Task directions
Quote exactly and only this range of lines in the data below: the line that holds "R1: none -> 4.3k (n2, n10)" to the line that holds "R9: 680 (GND, n14) -> 680 (n9, n14)", both included.

Recorded information
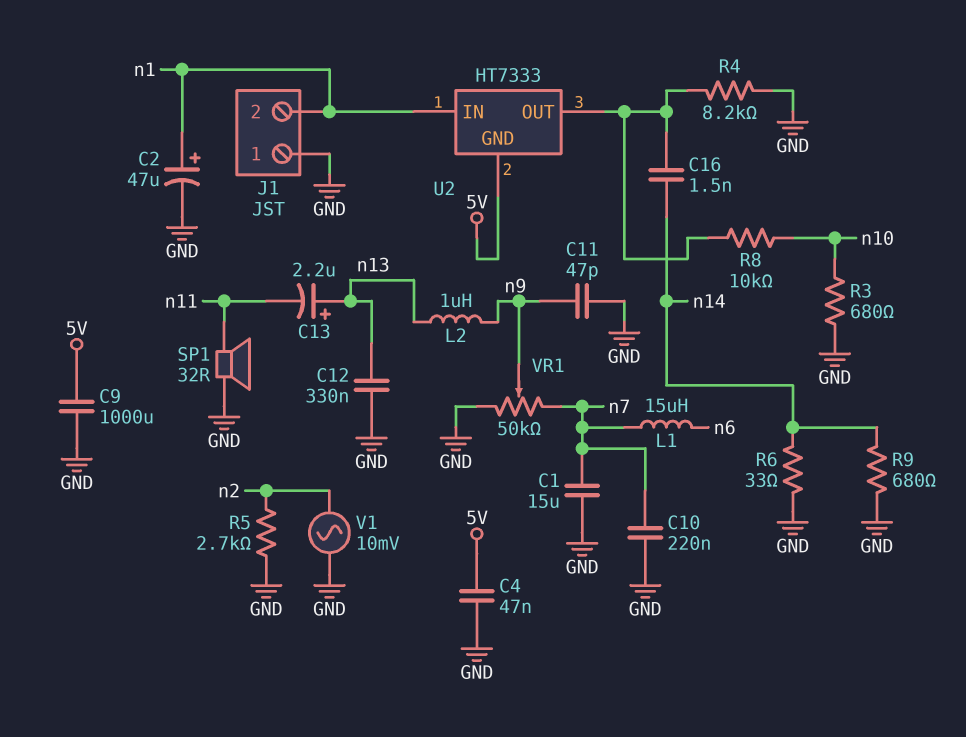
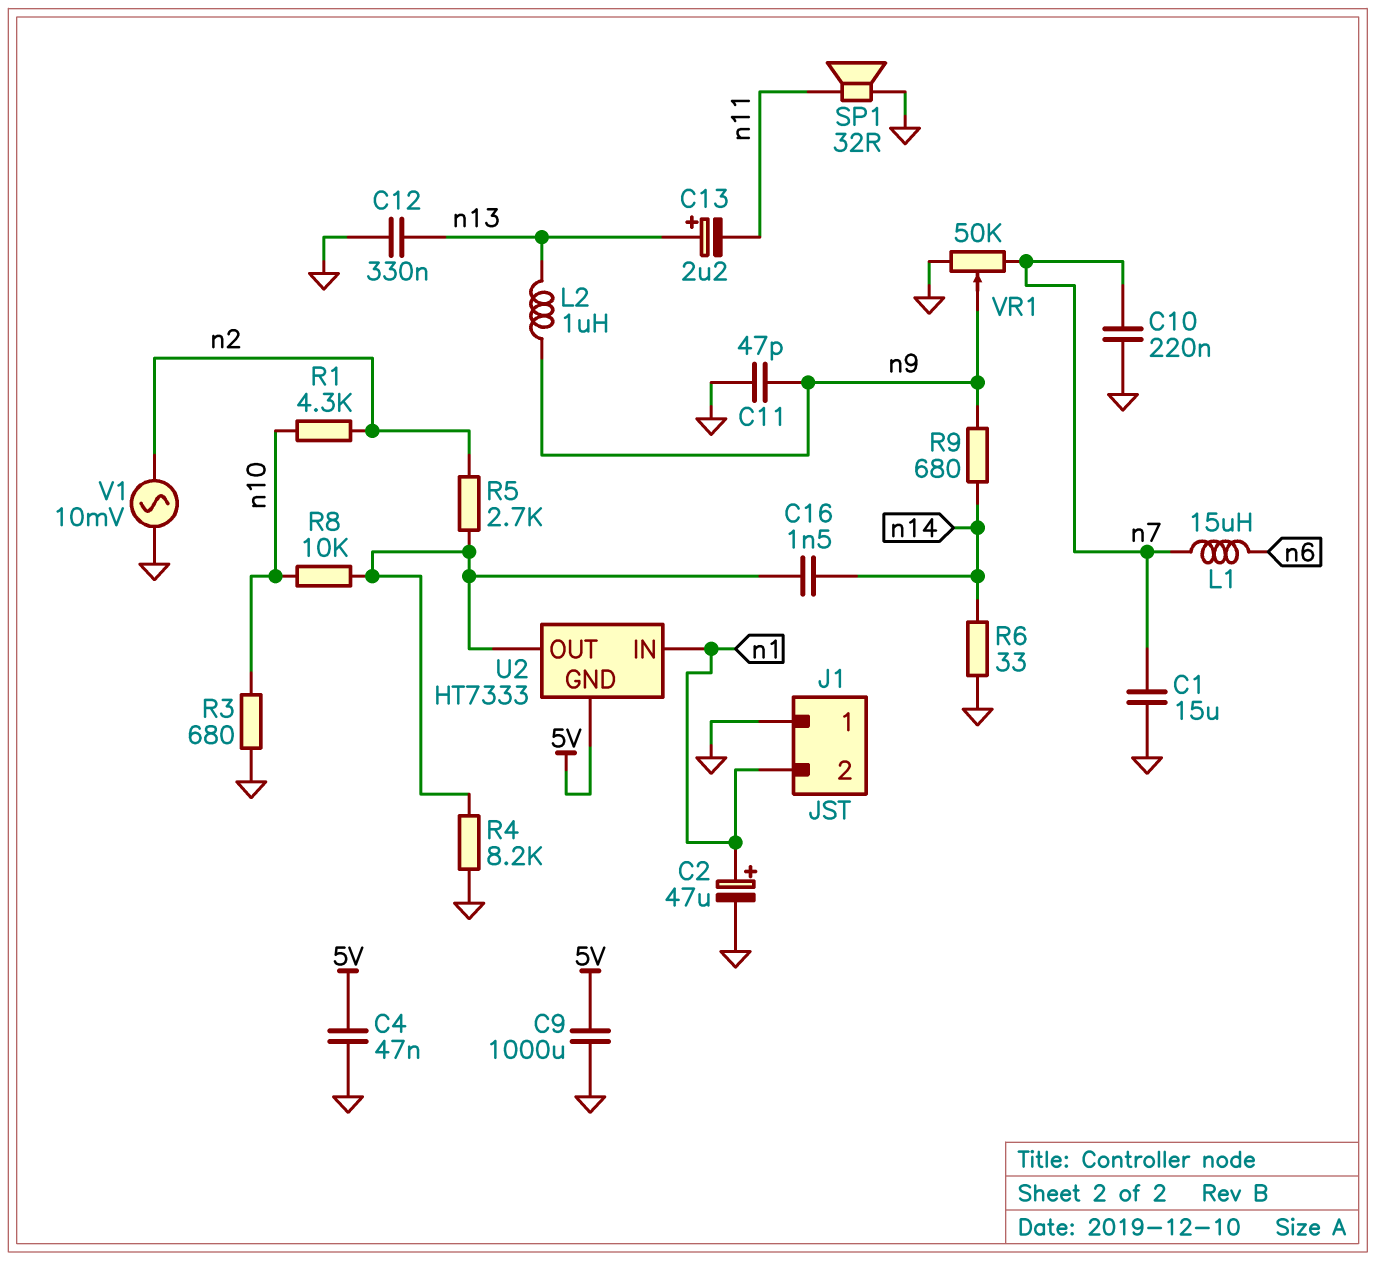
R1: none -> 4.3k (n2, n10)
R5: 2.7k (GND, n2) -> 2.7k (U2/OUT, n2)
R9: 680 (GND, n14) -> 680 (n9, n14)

--

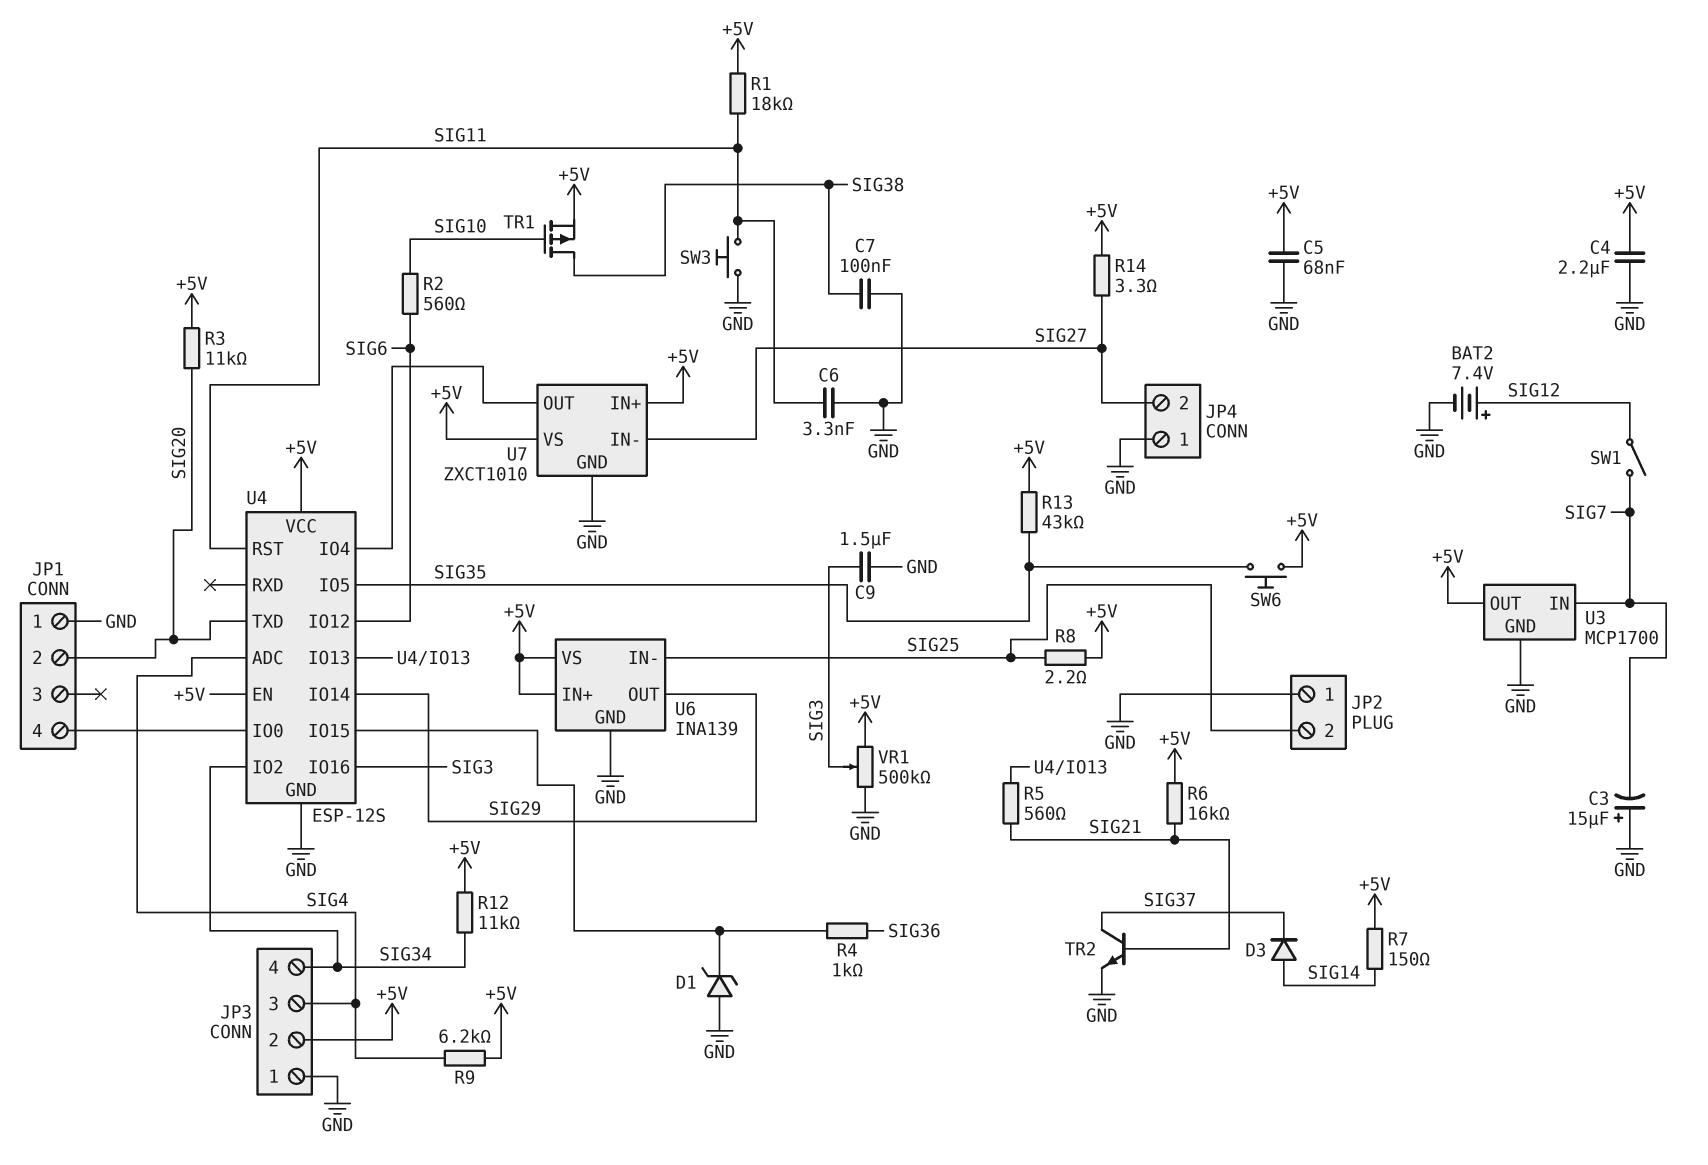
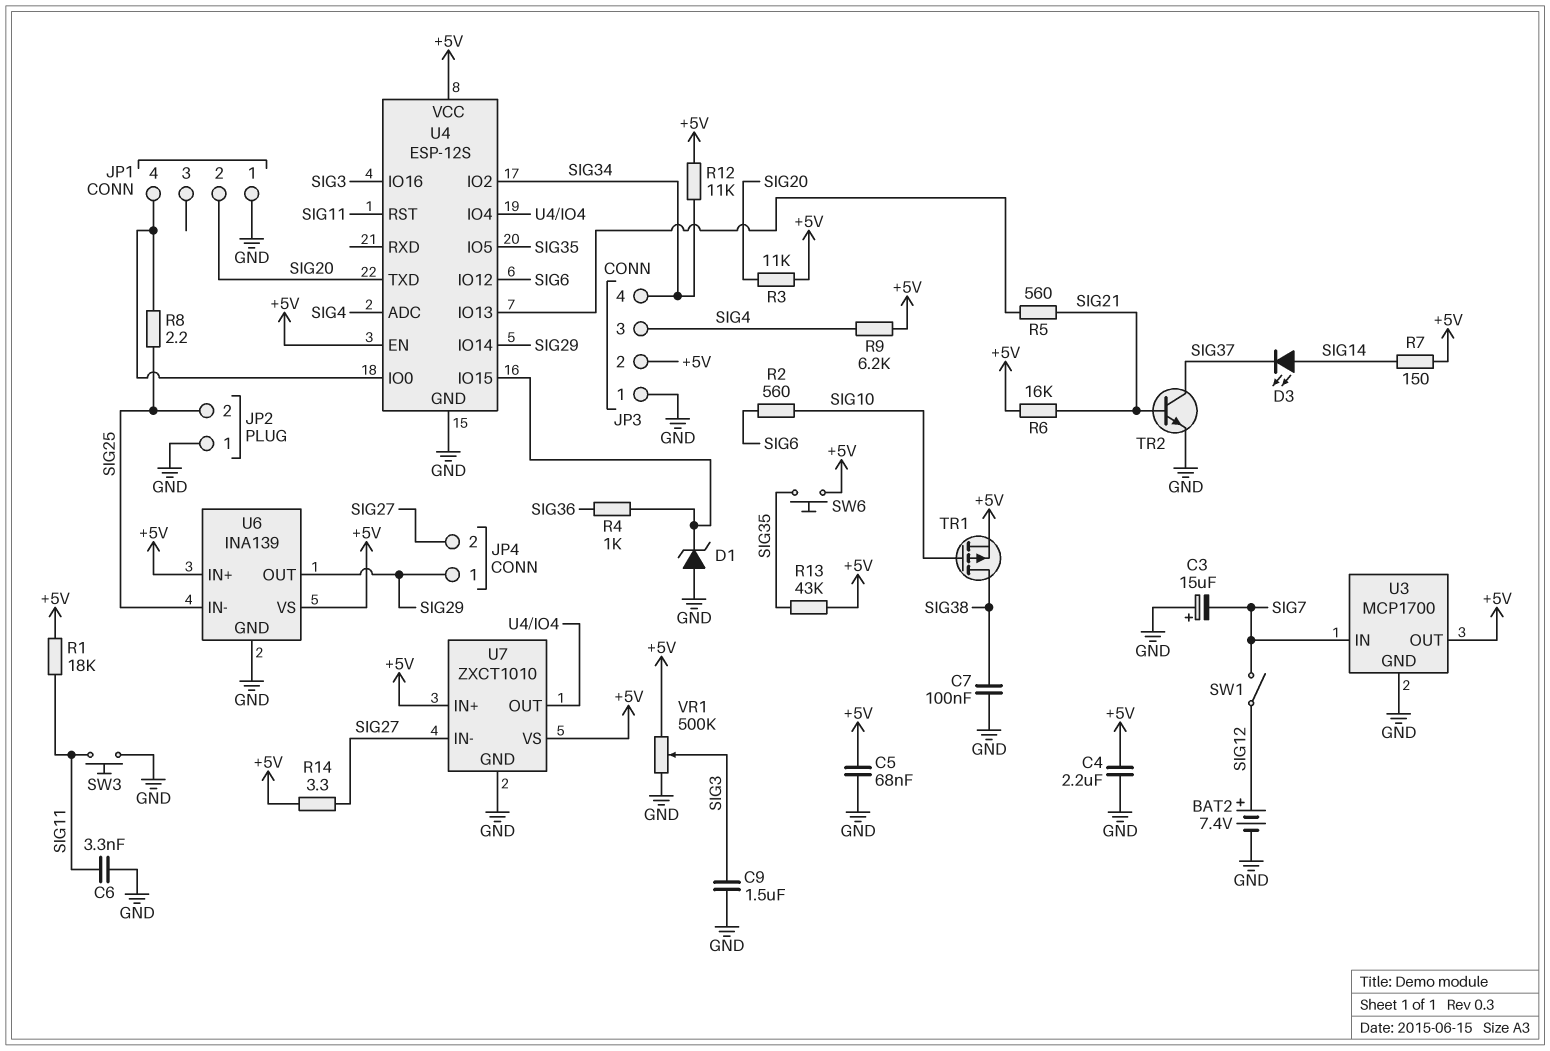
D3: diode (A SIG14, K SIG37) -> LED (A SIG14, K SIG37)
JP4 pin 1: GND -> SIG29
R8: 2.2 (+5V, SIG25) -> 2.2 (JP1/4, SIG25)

Output of the task
R1: none -> 4.3k (n2, n10)
R5: 2.7k (GND, n2) -> 2.7k (U2/OUT, n2)
R9: 680 (GND, n14) -> 680 (n9, n14)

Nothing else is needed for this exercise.